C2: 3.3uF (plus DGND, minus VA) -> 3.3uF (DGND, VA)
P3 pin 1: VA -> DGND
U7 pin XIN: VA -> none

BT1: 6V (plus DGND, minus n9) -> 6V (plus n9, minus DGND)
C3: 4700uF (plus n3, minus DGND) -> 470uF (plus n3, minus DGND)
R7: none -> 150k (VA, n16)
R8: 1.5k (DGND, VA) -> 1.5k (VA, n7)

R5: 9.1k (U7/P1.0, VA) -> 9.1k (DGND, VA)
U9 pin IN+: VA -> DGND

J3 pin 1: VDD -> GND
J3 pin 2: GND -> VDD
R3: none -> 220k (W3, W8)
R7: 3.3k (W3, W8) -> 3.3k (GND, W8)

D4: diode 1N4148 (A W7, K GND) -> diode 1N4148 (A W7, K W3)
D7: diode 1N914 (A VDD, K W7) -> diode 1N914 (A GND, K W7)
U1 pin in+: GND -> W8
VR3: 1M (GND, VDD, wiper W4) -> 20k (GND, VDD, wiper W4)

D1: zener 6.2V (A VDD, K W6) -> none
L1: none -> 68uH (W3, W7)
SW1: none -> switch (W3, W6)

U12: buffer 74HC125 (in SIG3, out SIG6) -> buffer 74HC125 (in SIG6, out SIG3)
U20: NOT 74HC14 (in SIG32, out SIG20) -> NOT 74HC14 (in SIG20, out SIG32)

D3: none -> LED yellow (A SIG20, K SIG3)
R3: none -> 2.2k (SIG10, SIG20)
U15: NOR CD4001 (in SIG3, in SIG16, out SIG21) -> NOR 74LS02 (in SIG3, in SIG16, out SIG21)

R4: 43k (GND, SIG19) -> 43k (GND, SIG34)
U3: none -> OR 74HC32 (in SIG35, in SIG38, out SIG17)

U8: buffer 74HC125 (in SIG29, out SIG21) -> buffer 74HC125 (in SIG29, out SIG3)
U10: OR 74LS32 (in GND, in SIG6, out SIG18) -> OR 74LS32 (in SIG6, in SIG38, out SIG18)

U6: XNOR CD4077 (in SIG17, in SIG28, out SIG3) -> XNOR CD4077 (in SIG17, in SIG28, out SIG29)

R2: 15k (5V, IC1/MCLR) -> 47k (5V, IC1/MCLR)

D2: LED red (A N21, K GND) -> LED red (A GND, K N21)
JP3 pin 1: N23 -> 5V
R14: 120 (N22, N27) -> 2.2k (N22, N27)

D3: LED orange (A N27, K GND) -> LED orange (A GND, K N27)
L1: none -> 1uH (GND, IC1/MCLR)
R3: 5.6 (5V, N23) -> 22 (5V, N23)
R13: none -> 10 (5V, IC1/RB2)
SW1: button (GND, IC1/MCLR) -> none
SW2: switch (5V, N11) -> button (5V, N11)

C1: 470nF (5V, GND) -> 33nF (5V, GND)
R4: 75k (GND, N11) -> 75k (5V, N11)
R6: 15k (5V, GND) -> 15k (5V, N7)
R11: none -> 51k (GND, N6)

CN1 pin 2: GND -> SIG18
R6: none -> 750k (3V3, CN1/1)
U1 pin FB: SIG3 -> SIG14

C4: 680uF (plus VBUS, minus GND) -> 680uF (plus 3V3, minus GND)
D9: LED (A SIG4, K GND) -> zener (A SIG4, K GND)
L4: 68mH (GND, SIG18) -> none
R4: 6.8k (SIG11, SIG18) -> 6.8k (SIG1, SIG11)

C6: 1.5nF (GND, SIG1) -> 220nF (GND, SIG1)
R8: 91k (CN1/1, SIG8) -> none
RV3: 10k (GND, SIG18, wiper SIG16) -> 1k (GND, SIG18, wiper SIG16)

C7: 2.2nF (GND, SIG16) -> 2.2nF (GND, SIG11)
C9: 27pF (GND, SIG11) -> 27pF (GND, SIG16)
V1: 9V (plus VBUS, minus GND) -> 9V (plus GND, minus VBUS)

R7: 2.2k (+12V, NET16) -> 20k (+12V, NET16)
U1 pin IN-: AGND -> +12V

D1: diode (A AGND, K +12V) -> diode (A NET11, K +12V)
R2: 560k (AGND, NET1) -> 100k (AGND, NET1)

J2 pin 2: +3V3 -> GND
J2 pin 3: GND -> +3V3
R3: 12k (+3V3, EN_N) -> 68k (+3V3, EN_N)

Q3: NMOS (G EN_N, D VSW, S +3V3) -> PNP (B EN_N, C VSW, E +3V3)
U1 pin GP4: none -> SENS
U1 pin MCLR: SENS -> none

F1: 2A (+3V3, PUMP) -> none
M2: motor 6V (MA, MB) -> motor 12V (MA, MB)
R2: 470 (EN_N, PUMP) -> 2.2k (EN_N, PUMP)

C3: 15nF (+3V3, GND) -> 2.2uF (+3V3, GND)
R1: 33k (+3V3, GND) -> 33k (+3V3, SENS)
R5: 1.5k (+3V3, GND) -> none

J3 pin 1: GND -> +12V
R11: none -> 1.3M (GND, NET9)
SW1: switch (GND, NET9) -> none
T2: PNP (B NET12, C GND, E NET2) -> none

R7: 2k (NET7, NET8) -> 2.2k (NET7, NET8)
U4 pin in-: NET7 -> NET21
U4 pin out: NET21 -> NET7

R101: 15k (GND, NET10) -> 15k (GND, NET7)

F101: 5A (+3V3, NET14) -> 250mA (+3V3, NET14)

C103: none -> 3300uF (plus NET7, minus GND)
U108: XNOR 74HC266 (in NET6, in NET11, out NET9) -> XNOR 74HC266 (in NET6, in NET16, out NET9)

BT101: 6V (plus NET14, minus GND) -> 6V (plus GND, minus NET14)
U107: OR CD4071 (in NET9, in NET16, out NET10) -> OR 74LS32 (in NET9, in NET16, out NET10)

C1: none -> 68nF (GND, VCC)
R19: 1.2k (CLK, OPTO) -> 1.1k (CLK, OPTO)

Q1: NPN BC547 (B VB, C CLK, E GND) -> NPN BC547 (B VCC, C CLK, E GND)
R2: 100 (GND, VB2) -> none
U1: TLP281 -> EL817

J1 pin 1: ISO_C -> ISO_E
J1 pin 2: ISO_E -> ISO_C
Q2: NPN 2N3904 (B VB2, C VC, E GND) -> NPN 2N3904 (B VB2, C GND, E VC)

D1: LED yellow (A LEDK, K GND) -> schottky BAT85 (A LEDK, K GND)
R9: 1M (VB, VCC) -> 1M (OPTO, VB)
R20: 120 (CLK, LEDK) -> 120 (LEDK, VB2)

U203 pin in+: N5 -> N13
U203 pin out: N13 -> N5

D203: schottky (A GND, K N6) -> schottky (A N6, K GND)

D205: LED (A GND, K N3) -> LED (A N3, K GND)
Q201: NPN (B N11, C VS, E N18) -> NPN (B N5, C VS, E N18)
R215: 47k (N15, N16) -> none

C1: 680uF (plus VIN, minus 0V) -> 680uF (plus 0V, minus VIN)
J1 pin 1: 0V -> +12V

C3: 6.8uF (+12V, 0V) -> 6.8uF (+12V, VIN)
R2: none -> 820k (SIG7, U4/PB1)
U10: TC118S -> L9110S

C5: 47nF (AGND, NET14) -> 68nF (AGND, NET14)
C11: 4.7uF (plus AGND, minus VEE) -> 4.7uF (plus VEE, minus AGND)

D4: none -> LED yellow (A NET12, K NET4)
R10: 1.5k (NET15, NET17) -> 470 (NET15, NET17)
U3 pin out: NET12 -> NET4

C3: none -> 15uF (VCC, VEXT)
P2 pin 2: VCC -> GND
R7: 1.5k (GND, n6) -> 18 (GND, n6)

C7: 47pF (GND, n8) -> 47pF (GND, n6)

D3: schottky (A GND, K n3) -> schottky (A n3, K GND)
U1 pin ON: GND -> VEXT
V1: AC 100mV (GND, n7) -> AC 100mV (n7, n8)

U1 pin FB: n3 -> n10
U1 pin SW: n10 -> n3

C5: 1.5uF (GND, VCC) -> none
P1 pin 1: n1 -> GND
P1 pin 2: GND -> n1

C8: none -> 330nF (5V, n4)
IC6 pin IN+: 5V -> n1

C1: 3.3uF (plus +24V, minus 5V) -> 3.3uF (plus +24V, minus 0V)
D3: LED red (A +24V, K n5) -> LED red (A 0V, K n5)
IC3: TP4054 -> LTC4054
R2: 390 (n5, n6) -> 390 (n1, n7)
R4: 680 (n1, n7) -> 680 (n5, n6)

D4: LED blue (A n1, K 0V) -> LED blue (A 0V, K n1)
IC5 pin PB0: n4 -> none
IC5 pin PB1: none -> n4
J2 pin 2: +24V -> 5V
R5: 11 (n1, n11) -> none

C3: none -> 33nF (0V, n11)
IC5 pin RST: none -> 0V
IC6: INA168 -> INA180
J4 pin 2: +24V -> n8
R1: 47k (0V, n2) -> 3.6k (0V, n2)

__Task directions__
Take every line from the data that includes the word "wiper".

__Answer box__
VR3: 1M (GND, VDD, wiper W4) -> 20k (GND, VDD, wiper W4)
RV3: 10k (GND, SIG18, wiper SIG16) -> 1k (GND, SIG18, wiper SIG16)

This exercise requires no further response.